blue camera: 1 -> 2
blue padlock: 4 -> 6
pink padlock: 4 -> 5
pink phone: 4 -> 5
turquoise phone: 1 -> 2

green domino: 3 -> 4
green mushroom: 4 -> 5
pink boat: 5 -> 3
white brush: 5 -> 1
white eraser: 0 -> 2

——————

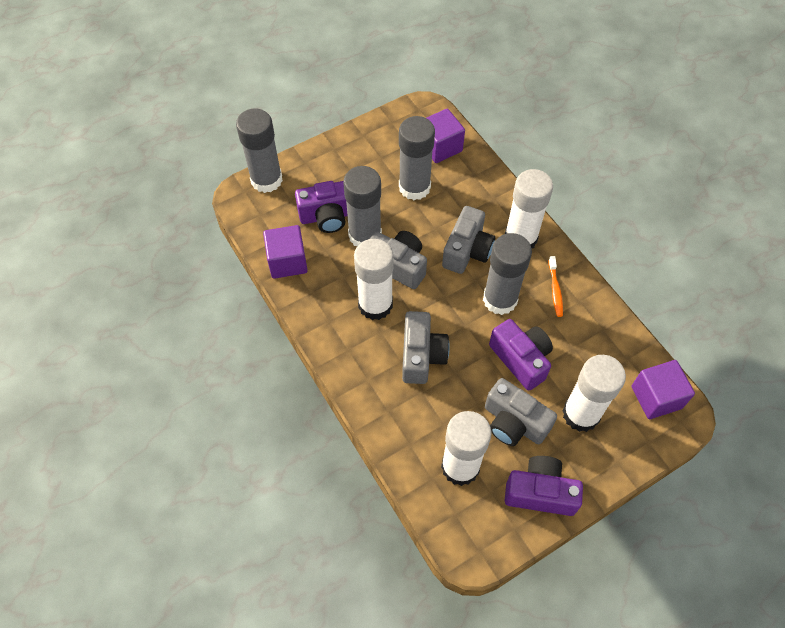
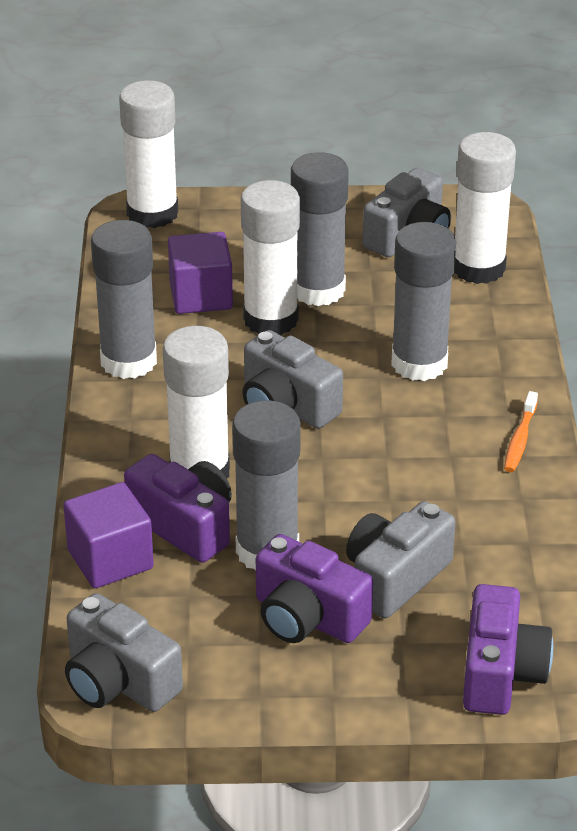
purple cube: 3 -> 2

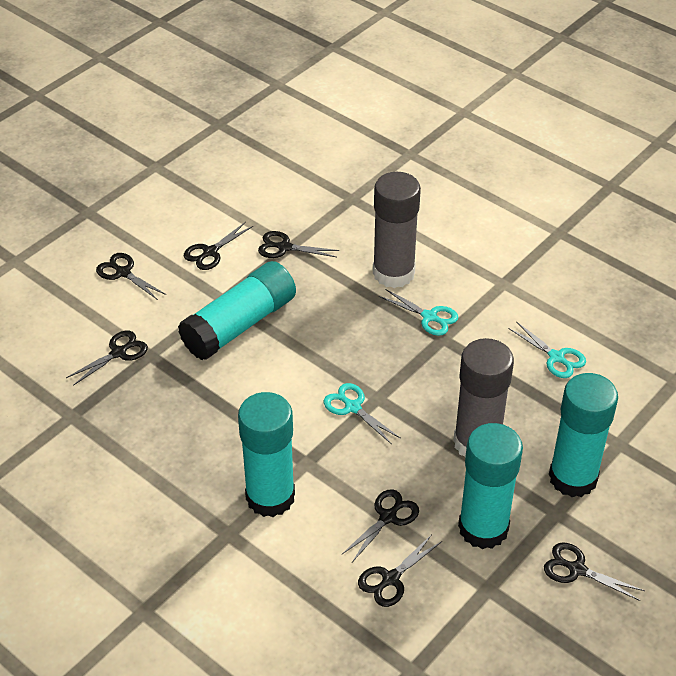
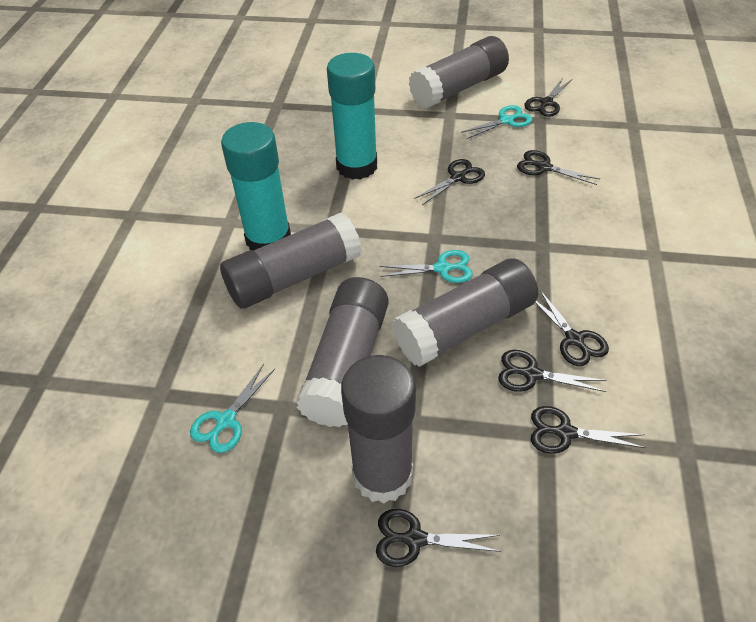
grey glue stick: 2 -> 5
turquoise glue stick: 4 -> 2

——————

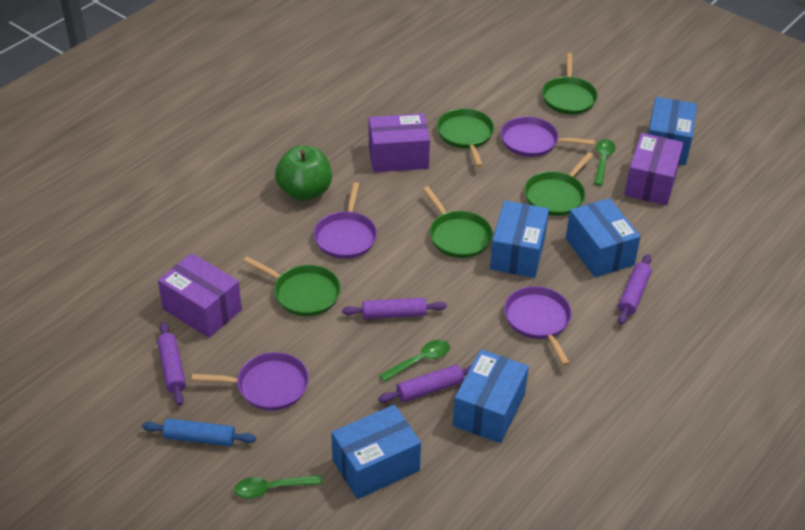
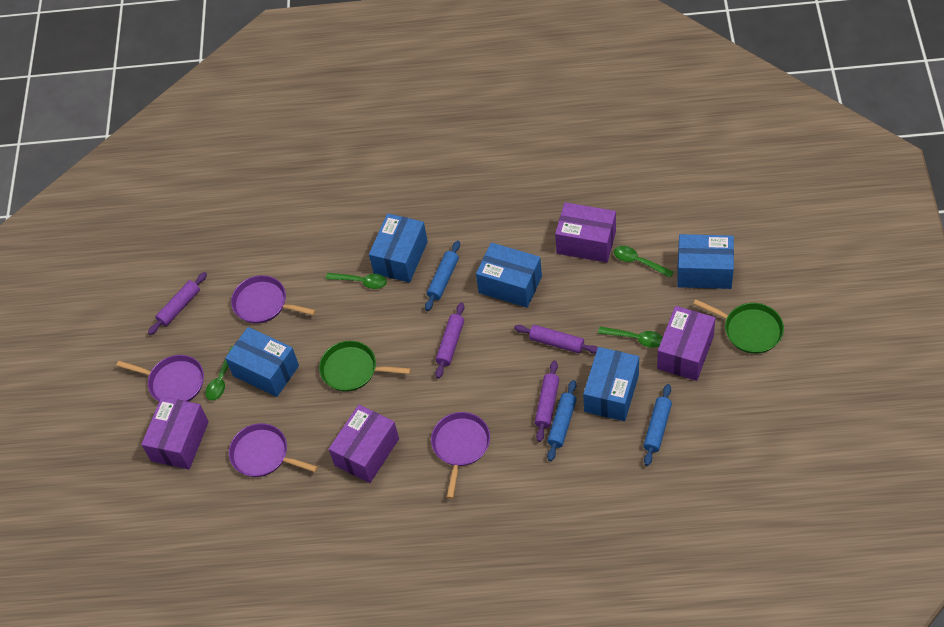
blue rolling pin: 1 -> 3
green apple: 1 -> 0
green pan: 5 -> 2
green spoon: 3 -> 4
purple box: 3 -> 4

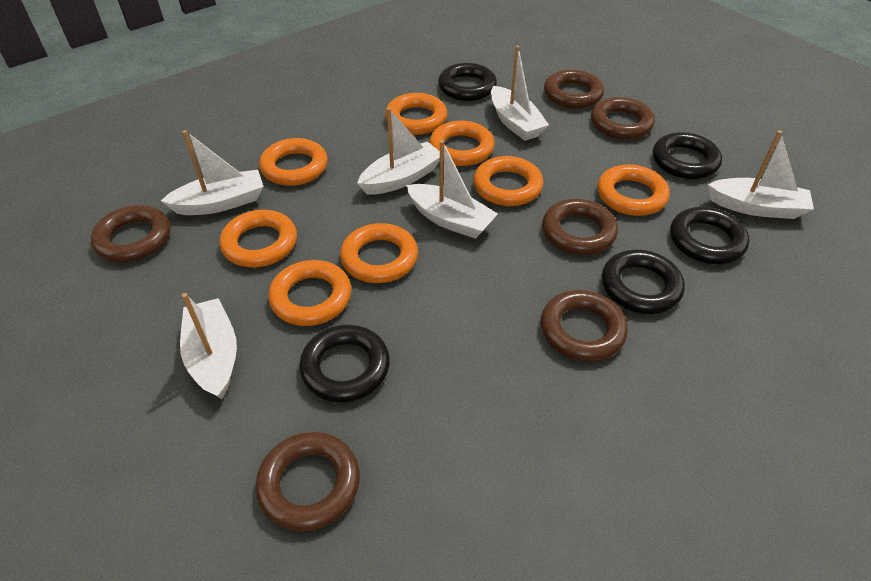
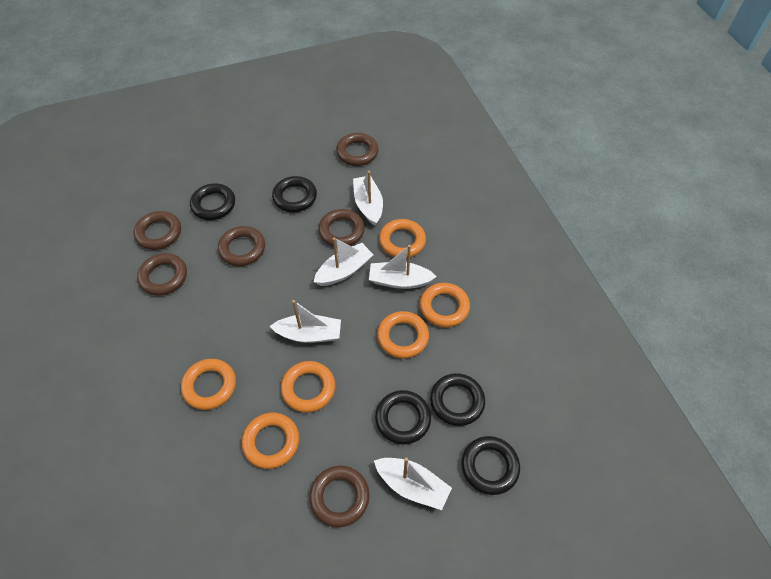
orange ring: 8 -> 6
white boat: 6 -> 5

——————

**TASK PROMPT:**
Copy each line from the records above that includes the string "stick".

**ANSWER SECTION:**
grey glue stick: 2 -> 5
turquoise glue stick: 4 -> 2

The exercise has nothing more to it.